AIM OF THE TASK: Once the line holding "turquoise traffic cone [113,476,212,605]" is found in the listing below, write it out and each later line exactly, up to and including the one holding "green traffic cone [408,143,514,290]".

GIVEN DATA:
##########

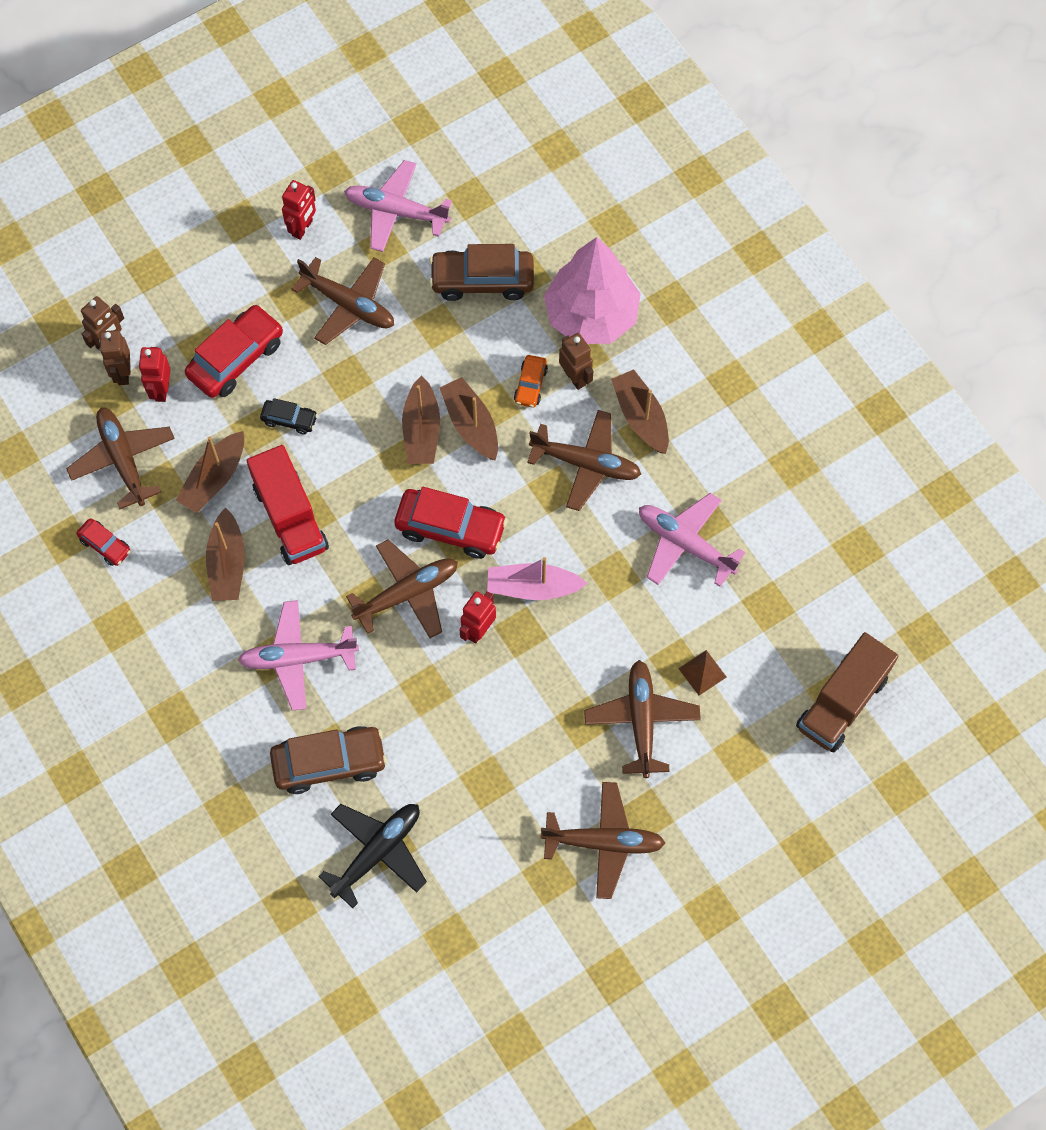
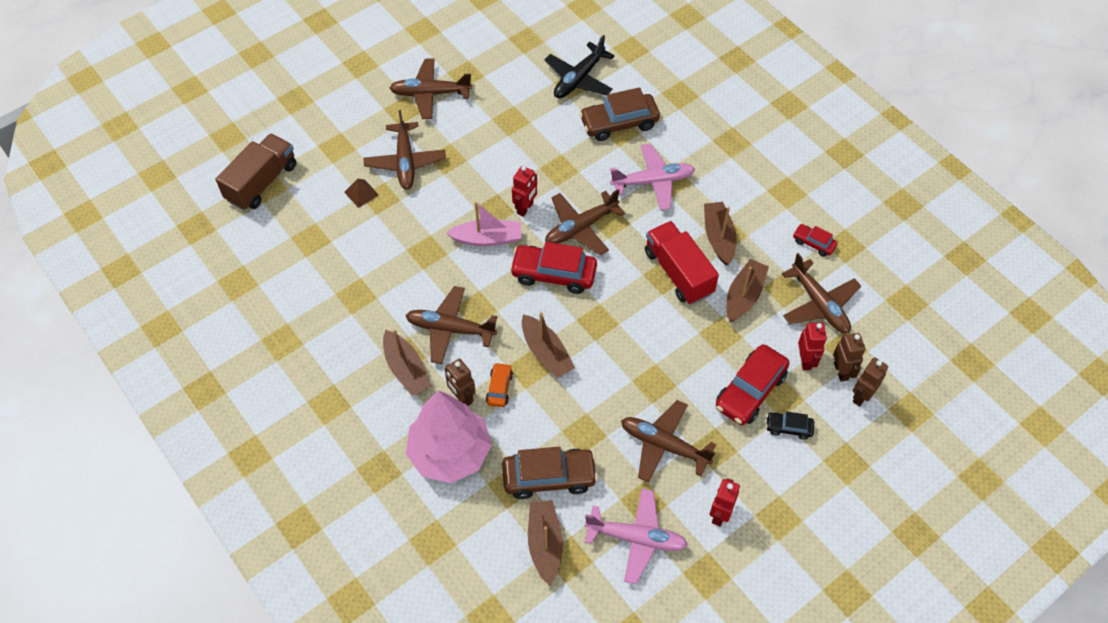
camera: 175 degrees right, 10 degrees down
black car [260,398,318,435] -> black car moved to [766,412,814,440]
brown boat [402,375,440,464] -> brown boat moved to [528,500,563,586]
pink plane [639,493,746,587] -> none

##########

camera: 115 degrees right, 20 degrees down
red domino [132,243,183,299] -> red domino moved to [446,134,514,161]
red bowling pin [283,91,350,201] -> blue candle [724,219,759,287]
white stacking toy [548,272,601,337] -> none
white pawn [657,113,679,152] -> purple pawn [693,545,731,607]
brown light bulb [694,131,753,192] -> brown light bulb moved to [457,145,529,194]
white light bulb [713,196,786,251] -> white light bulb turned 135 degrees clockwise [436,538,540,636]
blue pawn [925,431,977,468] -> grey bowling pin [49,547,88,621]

##########

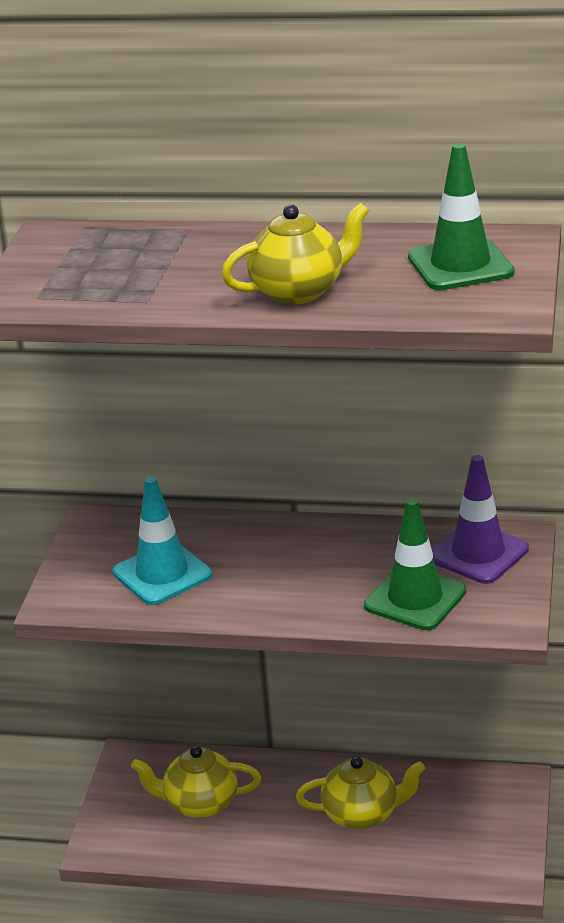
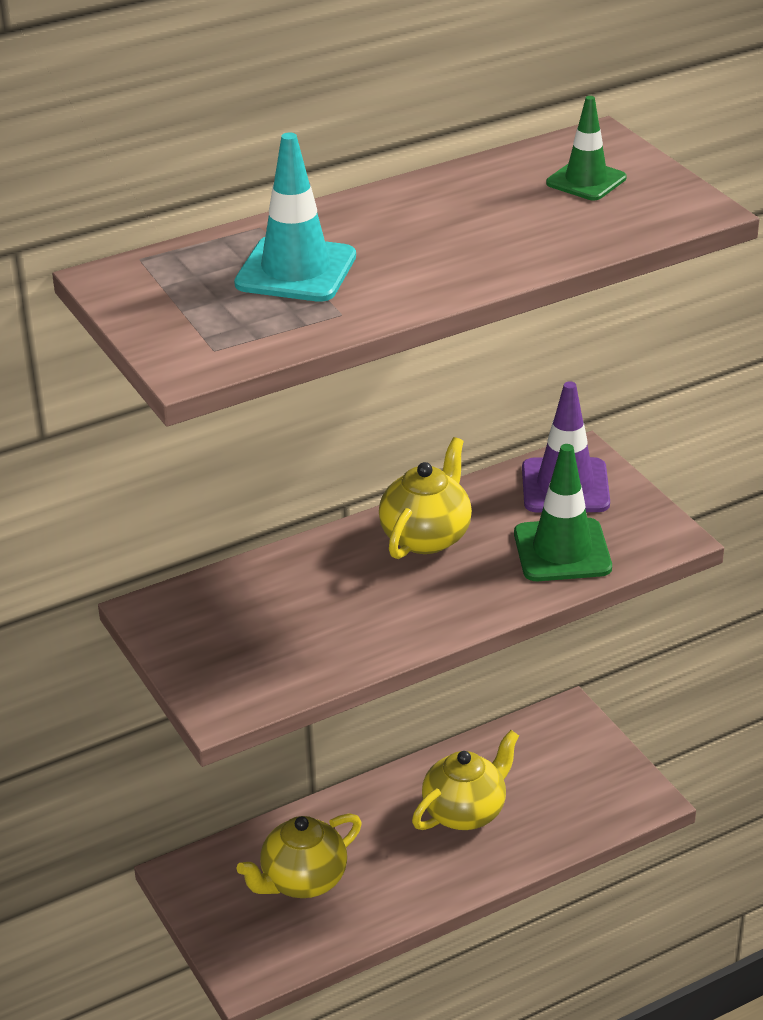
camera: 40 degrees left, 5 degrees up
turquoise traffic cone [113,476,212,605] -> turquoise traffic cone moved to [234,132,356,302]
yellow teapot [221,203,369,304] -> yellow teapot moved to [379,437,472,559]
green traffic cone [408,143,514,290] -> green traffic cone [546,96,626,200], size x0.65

##########

REPLY TO THE TASK:
turquoise traffic cone [113,476,212,605] -> turquoise traffic cone moved to [234,132,356,302]
yellow teapot [221,203,369,304] -> yellow teapot moved to [379,437,472,559]
green traffic cone [408,143,514,290] -> green traffic cone [546,96,626,200], size x0.65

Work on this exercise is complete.